Records to process:

------------------------

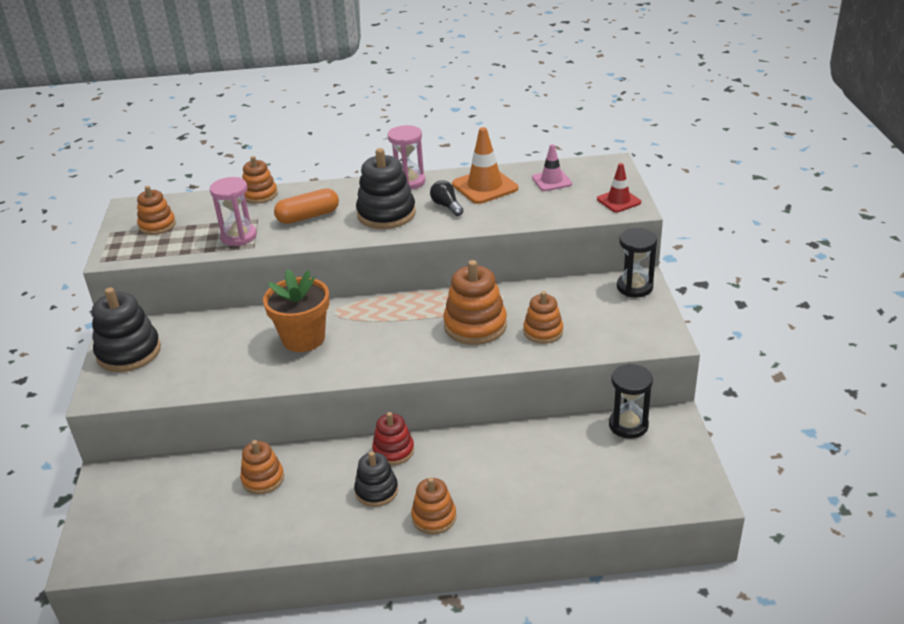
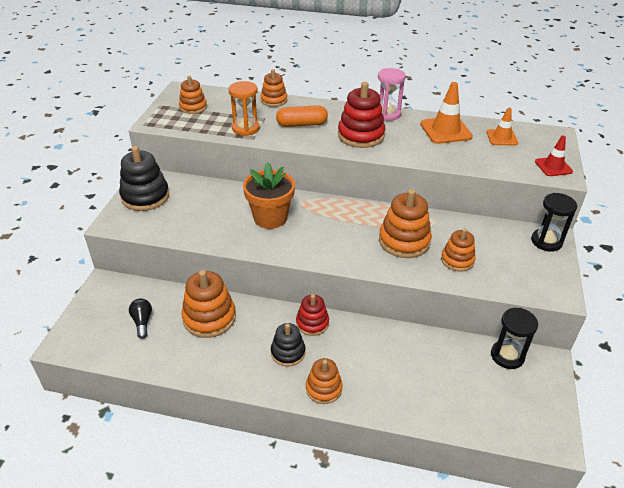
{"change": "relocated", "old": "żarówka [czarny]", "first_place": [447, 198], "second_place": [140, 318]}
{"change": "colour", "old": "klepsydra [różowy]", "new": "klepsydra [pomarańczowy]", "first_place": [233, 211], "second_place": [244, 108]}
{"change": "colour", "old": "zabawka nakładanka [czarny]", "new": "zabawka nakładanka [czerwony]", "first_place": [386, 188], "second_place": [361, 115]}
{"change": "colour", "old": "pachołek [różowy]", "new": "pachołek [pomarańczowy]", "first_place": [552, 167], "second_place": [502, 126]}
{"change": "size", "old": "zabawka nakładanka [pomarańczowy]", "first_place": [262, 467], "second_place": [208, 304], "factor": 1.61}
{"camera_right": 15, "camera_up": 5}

------------------------

Goal of the exercise: Produce a verbatim transcription of every line in the listing, images omitted.

Exercise output:
{"change": "relocated", "old": "żarówka [czarny]", "first_place": [447, 198], "second_place": [140, 318]}
{"change": "colour", "old": "klepsydra [różowy]", "new": "klepsydra [pomarańczowy]", "first_place": [233, 211], "second_place": [244, 108]}
{"change": "colour", "old": "zabawka nakładanka [czarny]", "new": "zabawka nakładanka [czerwony]", "first_place": [386, 188], "second_place": [361, 115]}
{"change": "colour", "old": "pachołek [różowy]", "new": "pachołek [pomarańczowy]", "first_place": [552, 167], "second_place": [502, 126]}
{"change": "size", "old": "zabawka nakładanka [pomarańczowy]", "first_place": [262, 467], "second_place": [208, 304], "factor": 1.61}
{"camera_right": 15, "camera_up": 5}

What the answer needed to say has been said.